> SUPPLIED DATA:

++++++++++++++++++++

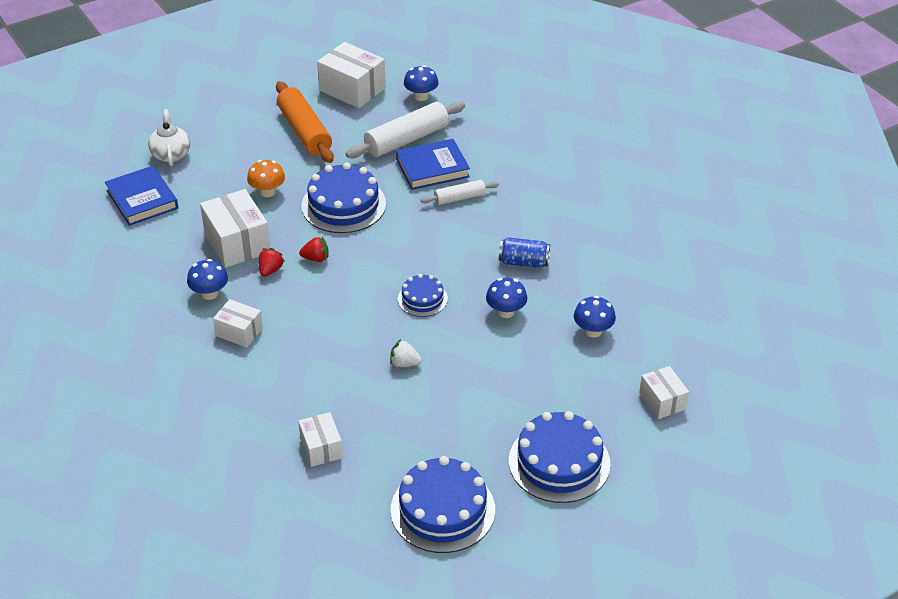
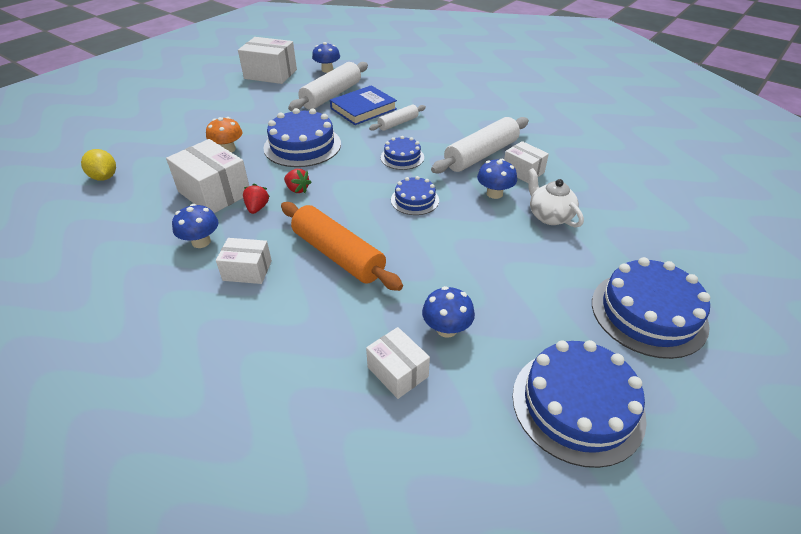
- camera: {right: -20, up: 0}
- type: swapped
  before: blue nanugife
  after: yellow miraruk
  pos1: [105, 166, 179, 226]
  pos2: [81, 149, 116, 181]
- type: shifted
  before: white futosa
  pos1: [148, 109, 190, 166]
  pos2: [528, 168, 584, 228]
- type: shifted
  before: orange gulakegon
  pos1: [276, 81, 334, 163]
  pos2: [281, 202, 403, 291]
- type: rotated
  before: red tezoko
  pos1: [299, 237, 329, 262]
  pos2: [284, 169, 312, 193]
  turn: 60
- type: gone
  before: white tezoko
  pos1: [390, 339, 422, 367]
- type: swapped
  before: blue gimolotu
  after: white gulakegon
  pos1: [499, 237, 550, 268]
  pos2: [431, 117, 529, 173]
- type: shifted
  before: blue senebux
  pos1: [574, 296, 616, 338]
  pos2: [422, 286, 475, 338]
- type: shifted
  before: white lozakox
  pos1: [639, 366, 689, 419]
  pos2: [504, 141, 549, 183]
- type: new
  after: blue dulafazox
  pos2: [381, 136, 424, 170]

++++++++++++++++++++

> AIM OF THE TASK:
Copy exactly, and only, the lines from the line that contains "- type: rotated" through the end of the data above.

> EXERCISE RESULT:
- type: rotated
  before: red tezoko
  pos1: [299, 237, 329, 262]
  pos2: [284, 169, 312, 193]
  turn: 60
- type: gone
  before: white tezoko
  pos1: [390, 339, 422, 367]
- type: swapped
  before: blue gimolotu
  after: white gulakegon
  pos1: [499, 237, 550, 268]
  pos2: [431, 117, 529, 173]
- type: shifted
  before: blue senebux
  pos1: [574, 296, 616, 338]
  pos2: [422, 286, 475, 338]
- type: shifted
  before: white lozakox
  pos1: [639, 366, 689, 419]
  pos2: [504, 141, 549, 183]
- type: new
  after: blue dulafazox
  pos2: [381, 136, 424, 170]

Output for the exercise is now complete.